**AVAILABLE DATA**
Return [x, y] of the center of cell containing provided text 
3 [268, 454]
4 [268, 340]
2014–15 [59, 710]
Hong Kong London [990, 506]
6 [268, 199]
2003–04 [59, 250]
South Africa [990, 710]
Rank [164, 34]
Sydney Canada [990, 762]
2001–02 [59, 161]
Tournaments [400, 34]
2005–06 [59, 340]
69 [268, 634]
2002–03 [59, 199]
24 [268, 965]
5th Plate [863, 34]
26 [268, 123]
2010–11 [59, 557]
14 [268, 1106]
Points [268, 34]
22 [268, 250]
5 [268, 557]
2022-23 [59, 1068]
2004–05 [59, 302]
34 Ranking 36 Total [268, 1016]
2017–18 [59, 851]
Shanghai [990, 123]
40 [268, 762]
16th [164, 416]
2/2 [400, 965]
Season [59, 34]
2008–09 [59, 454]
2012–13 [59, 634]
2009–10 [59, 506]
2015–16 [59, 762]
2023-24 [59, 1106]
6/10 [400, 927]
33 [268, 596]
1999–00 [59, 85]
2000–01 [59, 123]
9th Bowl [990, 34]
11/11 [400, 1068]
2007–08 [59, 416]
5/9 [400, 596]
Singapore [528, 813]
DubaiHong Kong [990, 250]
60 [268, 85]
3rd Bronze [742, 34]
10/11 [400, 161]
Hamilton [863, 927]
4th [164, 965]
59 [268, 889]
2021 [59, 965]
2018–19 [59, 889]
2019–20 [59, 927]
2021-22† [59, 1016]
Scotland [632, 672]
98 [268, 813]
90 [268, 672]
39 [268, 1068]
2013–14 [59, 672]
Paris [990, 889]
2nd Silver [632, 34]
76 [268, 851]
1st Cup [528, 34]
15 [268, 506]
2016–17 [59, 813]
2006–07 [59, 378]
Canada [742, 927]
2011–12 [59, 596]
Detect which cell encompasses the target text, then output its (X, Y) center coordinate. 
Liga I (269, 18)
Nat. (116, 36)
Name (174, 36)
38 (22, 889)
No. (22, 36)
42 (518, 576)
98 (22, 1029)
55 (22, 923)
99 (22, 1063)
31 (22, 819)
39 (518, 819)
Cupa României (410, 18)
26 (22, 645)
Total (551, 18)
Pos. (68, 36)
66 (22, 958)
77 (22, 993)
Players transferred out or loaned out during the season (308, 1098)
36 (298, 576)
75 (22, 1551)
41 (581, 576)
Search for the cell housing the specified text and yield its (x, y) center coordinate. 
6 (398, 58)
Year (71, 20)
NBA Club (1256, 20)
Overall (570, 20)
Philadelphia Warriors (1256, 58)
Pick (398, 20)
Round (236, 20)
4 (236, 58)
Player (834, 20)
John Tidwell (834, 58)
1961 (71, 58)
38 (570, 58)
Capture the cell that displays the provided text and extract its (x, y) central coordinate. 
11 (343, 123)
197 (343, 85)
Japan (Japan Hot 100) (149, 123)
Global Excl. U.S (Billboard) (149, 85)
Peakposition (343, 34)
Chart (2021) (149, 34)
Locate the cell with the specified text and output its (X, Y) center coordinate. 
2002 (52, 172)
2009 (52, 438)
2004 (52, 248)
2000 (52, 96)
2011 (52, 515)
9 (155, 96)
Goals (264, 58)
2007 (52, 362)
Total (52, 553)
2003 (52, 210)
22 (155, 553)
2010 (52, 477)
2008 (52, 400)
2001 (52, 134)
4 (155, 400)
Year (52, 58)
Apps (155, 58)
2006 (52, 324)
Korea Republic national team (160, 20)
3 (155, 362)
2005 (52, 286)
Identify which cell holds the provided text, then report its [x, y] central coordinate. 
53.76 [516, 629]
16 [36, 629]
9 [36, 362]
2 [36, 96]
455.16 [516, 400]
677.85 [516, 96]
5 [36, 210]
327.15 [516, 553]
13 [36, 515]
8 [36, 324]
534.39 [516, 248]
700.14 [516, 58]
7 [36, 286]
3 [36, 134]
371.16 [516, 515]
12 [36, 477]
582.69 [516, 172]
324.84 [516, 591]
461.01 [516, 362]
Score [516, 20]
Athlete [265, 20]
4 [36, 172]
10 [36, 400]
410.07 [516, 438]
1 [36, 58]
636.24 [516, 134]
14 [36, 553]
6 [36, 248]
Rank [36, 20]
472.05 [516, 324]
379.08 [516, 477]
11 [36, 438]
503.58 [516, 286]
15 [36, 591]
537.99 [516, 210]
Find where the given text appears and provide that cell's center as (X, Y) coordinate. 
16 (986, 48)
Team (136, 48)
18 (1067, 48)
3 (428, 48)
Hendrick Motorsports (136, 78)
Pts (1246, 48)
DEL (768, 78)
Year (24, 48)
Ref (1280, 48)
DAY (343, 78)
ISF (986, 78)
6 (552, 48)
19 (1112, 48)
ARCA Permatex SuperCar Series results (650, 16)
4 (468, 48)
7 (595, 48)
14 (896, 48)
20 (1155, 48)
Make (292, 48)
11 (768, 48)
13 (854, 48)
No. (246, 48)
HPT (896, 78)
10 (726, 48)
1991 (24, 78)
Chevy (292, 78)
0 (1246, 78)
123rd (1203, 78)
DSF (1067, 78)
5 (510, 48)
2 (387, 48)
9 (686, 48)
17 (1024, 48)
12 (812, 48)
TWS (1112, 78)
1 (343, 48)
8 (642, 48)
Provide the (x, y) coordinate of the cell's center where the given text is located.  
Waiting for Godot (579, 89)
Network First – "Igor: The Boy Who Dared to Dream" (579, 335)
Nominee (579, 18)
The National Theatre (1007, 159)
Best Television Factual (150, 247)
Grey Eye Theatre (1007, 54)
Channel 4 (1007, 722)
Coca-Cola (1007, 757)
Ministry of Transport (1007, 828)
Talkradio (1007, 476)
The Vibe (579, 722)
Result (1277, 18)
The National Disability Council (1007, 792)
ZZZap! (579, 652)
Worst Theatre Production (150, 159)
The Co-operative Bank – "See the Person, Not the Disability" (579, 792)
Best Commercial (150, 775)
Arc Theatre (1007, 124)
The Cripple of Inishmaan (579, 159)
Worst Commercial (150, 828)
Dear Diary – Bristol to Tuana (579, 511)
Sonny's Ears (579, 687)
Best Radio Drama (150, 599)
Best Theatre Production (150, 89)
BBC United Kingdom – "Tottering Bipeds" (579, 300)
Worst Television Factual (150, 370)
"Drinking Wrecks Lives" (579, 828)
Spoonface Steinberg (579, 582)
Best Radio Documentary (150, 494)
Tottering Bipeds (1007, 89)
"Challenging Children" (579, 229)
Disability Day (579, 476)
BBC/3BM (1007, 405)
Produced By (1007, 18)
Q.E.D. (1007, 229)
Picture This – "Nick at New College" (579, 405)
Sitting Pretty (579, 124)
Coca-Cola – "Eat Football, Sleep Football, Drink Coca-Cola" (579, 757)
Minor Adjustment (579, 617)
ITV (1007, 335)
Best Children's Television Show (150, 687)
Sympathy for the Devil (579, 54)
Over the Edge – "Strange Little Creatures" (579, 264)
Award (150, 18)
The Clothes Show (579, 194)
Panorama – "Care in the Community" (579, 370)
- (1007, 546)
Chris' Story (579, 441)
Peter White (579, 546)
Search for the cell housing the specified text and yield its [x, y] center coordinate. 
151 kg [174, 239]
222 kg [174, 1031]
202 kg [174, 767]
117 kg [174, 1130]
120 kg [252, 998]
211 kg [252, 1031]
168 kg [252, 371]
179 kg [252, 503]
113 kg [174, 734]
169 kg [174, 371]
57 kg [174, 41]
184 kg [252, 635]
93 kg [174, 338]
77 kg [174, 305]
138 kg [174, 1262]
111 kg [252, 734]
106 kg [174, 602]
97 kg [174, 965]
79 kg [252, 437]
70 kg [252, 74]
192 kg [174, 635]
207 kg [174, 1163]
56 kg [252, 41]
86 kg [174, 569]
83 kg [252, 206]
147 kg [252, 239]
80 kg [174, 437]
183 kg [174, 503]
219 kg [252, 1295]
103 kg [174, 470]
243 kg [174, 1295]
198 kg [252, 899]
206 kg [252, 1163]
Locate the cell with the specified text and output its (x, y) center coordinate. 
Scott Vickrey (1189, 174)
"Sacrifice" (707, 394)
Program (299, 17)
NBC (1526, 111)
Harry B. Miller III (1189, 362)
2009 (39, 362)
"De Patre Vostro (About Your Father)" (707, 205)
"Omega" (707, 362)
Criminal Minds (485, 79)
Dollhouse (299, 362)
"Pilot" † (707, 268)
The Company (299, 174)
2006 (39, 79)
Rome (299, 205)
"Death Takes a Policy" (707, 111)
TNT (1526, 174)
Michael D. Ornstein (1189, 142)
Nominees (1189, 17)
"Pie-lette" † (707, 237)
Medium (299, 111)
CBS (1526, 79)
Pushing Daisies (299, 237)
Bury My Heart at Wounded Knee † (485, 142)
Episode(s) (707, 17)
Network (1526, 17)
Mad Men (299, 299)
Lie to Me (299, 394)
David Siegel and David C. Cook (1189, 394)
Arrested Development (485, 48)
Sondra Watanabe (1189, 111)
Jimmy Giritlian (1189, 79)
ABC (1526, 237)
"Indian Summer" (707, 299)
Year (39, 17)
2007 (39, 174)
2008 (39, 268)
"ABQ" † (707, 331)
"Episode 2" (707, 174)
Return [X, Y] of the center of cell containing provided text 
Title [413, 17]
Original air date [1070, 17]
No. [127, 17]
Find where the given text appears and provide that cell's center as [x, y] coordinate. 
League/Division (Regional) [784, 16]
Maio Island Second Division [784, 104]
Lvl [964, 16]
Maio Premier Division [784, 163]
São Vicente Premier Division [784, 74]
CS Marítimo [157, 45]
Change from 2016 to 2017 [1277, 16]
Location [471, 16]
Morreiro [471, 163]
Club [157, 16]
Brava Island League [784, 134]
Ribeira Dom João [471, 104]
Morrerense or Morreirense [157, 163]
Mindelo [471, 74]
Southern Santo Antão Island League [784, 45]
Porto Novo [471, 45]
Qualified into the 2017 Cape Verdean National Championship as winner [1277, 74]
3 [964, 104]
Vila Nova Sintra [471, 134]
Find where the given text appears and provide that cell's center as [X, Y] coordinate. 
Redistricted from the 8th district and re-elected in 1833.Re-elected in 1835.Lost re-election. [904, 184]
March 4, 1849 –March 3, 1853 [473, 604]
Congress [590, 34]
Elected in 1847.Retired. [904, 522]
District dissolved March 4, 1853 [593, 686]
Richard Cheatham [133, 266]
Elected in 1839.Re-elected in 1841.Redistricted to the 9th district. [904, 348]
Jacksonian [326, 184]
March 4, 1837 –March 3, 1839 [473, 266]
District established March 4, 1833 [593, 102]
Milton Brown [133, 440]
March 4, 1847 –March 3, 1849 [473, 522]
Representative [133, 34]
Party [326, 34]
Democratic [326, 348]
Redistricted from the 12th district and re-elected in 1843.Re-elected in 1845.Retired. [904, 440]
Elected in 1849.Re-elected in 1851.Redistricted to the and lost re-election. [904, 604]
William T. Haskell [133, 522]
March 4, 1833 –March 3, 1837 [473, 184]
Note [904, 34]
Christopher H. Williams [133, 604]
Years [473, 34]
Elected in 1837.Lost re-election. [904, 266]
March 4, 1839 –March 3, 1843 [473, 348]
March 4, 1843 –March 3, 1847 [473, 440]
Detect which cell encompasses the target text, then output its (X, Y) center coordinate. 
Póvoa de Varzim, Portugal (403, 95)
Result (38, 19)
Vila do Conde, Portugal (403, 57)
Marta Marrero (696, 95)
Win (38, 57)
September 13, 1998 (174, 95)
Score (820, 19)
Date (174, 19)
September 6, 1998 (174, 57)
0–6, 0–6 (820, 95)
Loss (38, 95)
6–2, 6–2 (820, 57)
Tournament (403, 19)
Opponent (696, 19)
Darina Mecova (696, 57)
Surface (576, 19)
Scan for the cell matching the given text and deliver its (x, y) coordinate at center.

**WHAT TO WORK ON**
Please copy the data exactly, everything from the start down to the line containing "2008–09 [59, 454]", with both ends included.

**ANSWER TO THIS TASK**
Return [x, y] of the center of cell containing provided text 
3 [268, 454]
4 [268, 340]
2014–15 [59, 710]
Hong Kong London [990, 506]
6 [268, 199]
2003–04 [59, 250]
South Africa [990, 710]
Rank [164, 34]
Sydney Canada [990, 762]
2001–02 [59, 161]
Tournaments [400, 34]
2005–06 [59, 340]
69 [268, 634]
2002–03 [59, 199]
24 [268, 965]
5th Plate [863, 34]
26 [268, 123]
2010–11 [59, 557]
14 [268, 1106]
Points [268, 34]
22 [268, 250]
5 [268, 557]
2022-23 [59, 1068]
2004–05 [59, 302]
34 Ranking 36 Total [268, 1016]
2017–18 [59, 851]
Shanghai [990, 123]
40 [268, 762]
16th [164, 416]
2/2 [400, 965]
Season [59, 34]
2008–09 [59, 454]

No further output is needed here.